**DATA LISTING:**
__________________________________________________

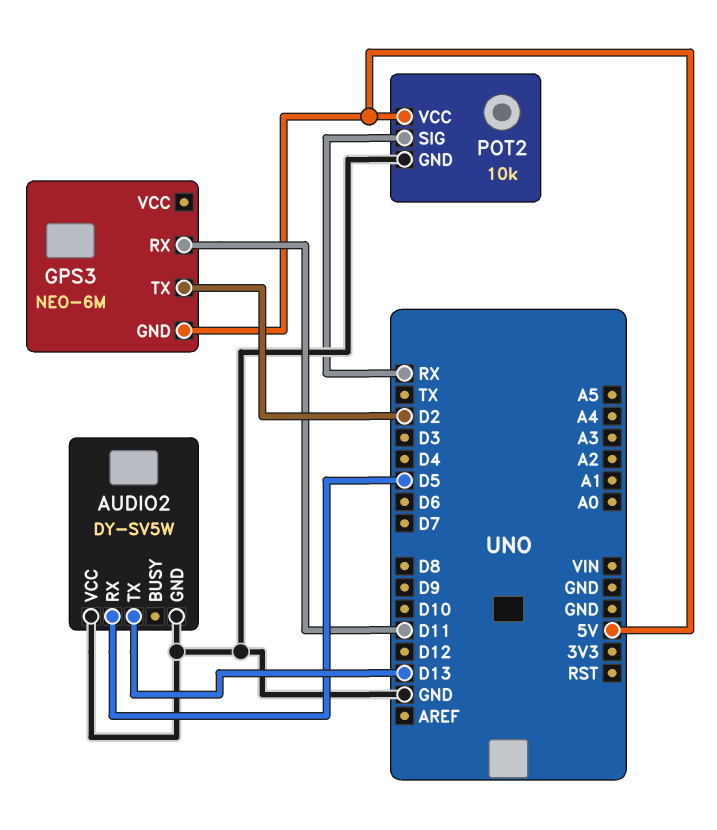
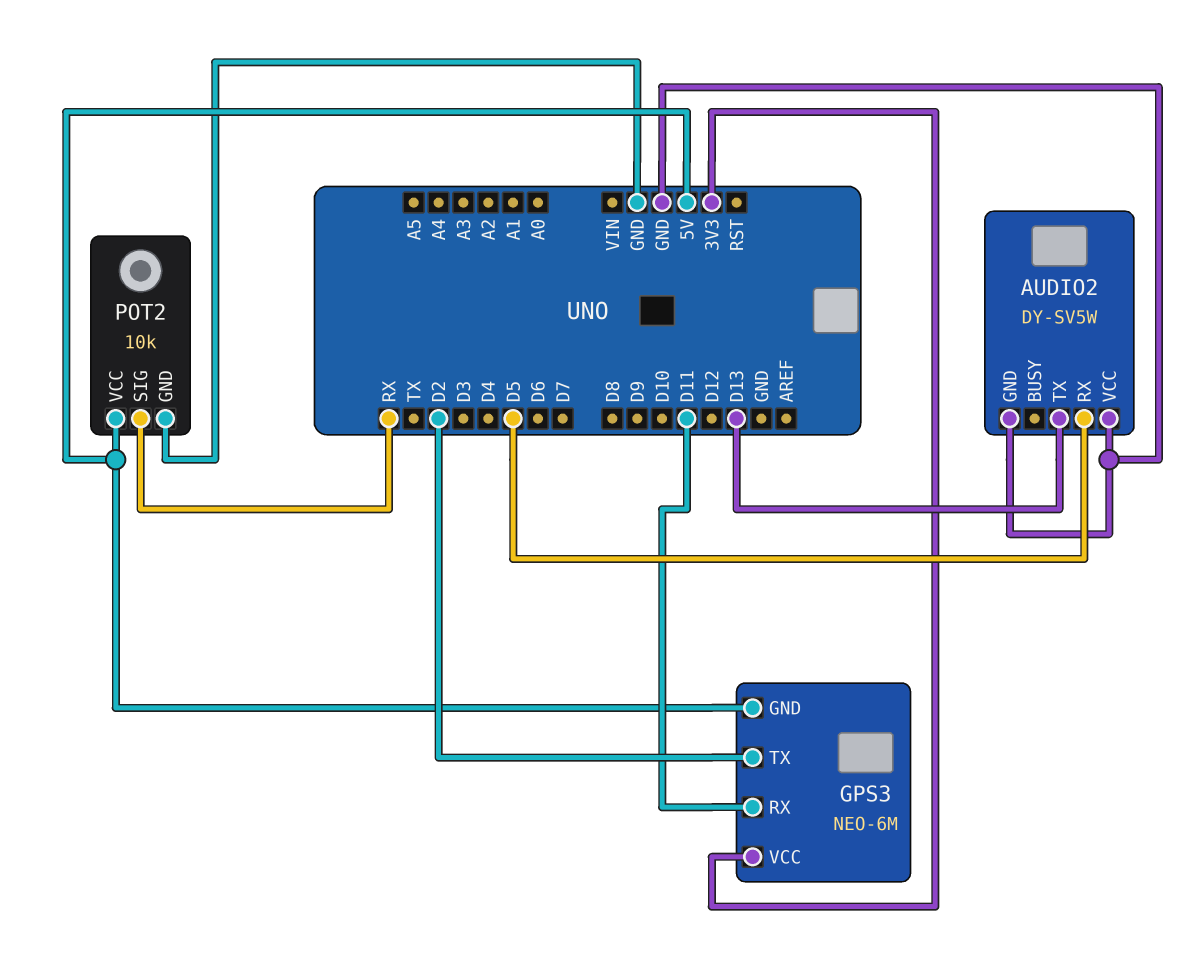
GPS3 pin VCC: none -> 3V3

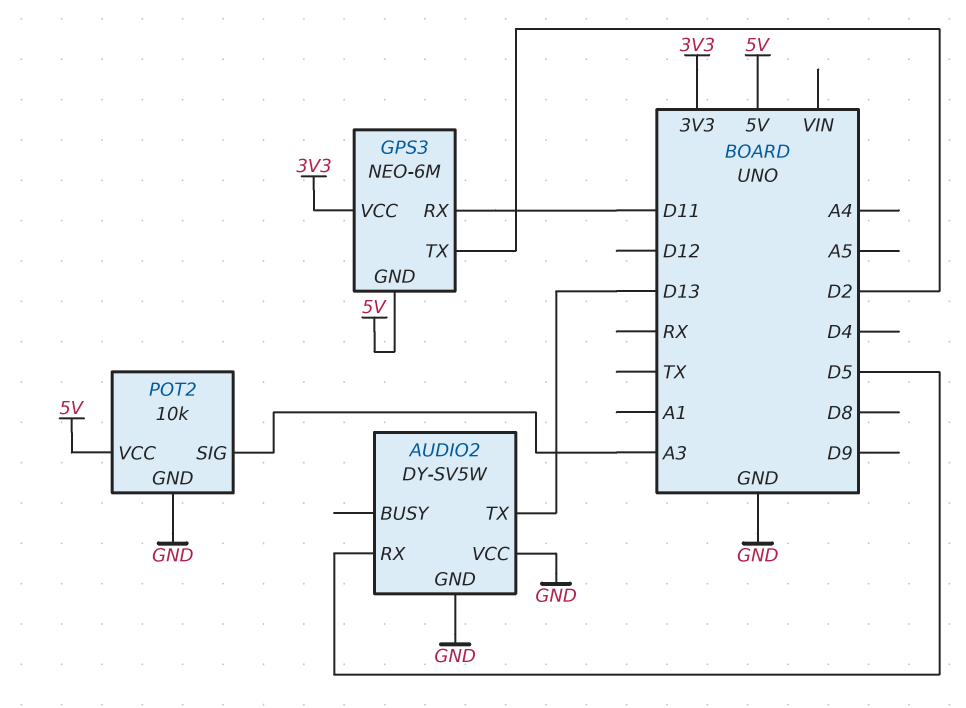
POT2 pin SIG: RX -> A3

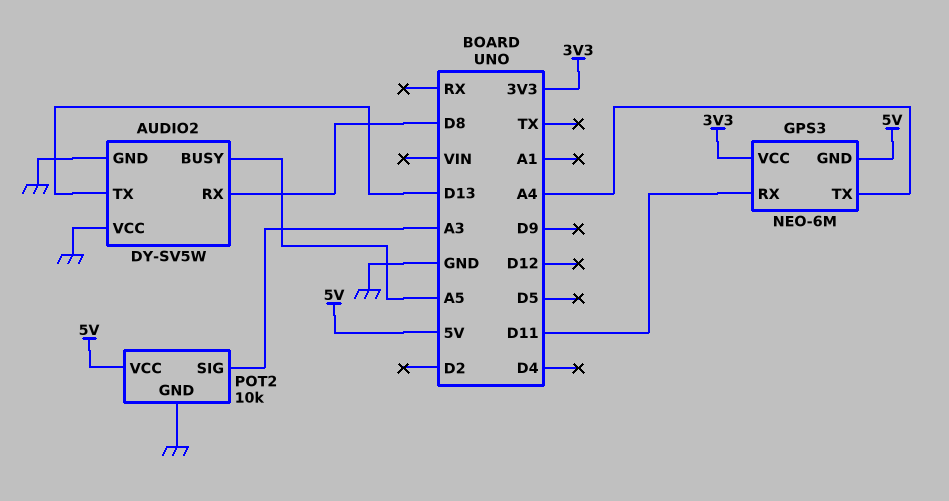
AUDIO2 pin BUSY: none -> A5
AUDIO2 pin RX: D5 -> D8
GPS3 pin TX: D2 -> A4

__________________________________________________

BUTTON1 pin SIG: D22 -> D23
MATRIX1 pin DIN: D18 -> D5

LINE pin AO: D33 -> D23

__________________________________________________

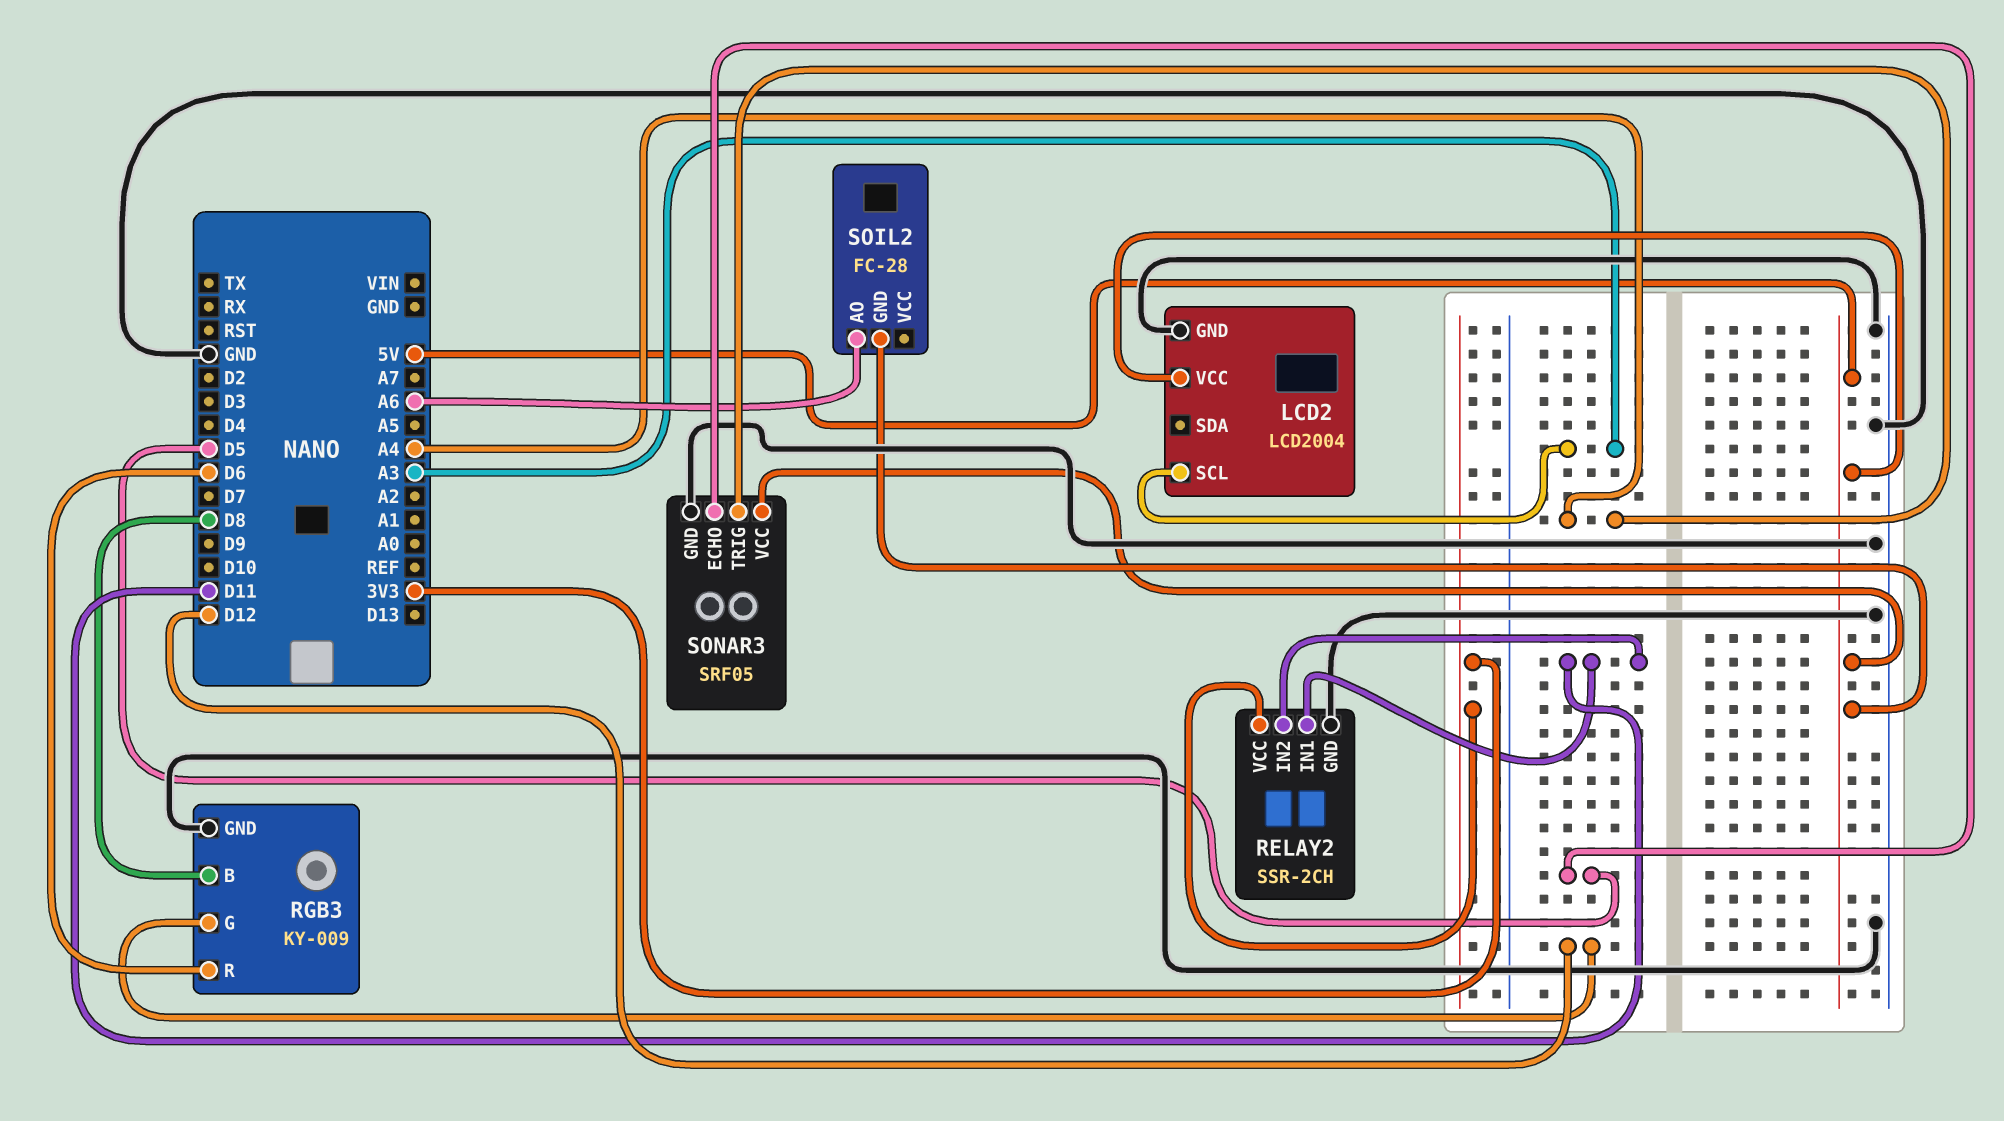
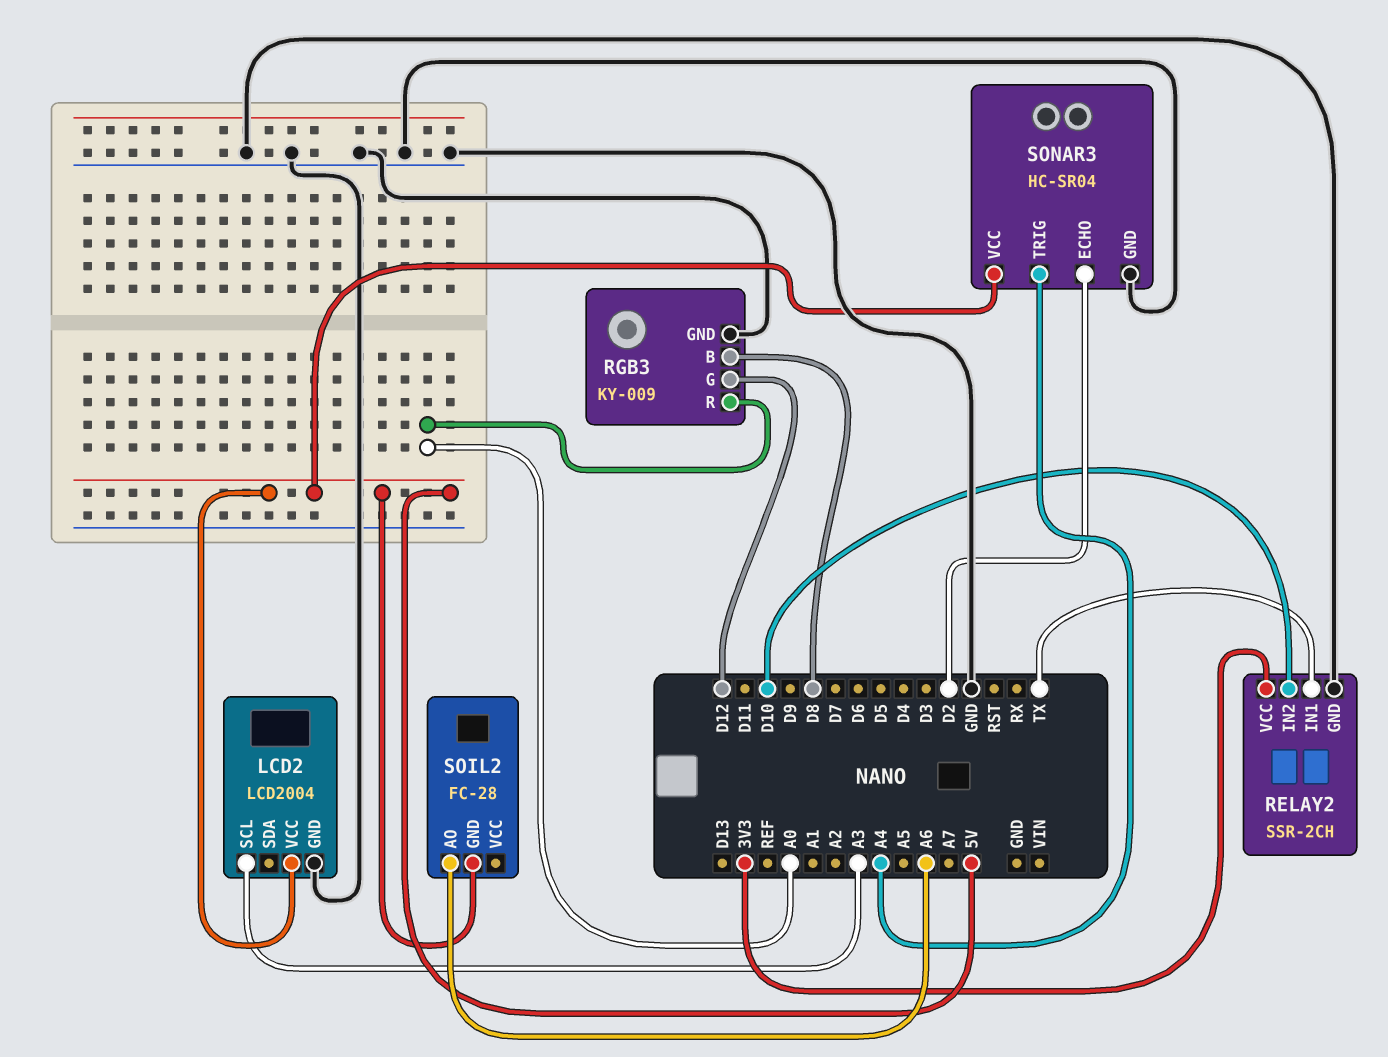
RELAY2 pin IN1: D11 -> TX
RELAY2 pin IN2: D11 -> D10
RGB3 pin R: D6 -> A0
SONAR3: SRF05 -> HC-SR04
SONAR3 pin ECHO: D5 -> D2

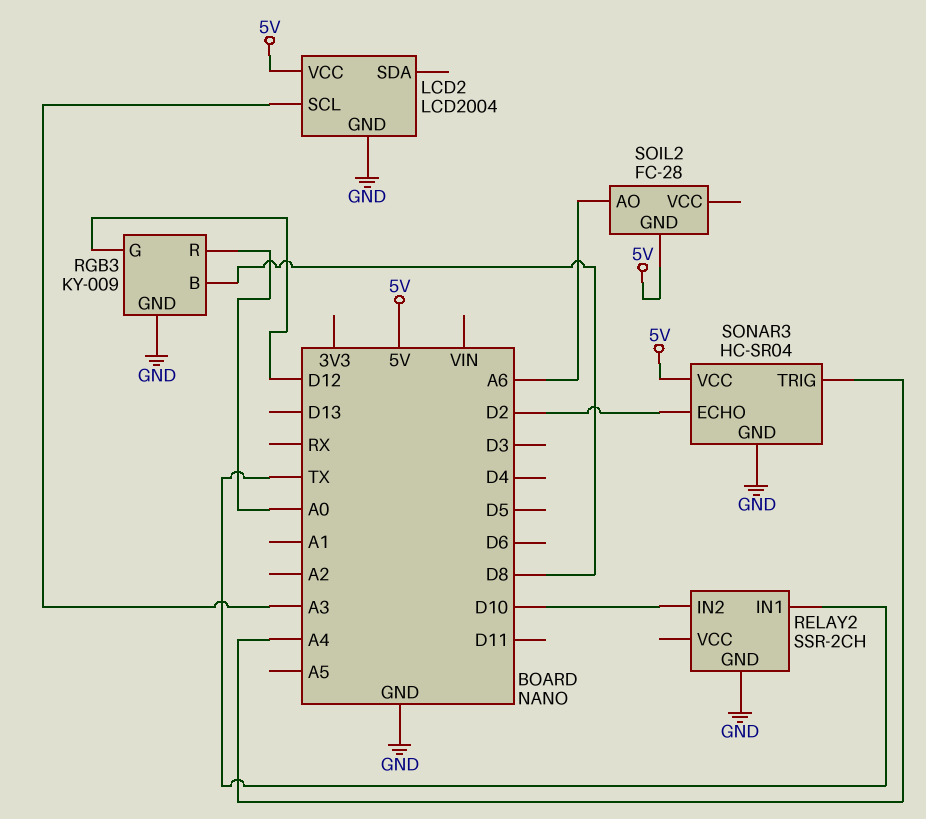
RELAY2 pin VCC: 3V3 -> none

__________________________________________________

Lines wanted from the listing above: the line with "AUDIO2 pin BUSY: none -> A5" up to and including the line with "GPS3 pin TX: D2 -> A4". Please write them out exactly, adding nothing else.

AUDIO2 pin BUSY: none -> A5
AUDIO2 pin RX: D5 -> D8
GPS3 pin TX: D2 -> A4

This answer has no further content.